== WHAT THE TASK ASKS ==
Taking the material as a whole, state how many of its lines contain "circle". Write the number and nothing more.

== TASK INPUT ==
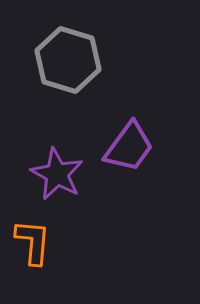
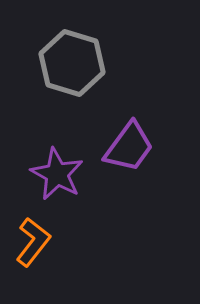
gray hexagon: moved 4 px right, 3 px down
orange L-shape: rotated 33 degrees clockwise
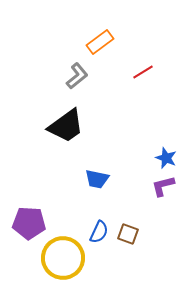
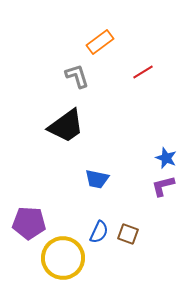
gray L-shape: rotated 68 degrees counterclockwise
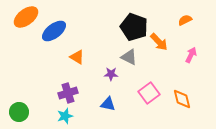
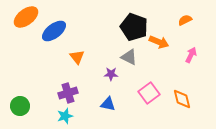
orange arrow: rotated 24 degrees counterclockwise
orange triangle: rotated 21 degrees clockwise
green circle: moved 1 px right, 6 px up
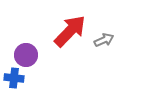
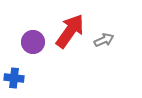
red arrow: rotated 9 degrees counterclockwise
purple circle: moved 7 px right, 13 px up
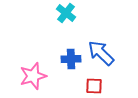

== ANSWER AREA ==
2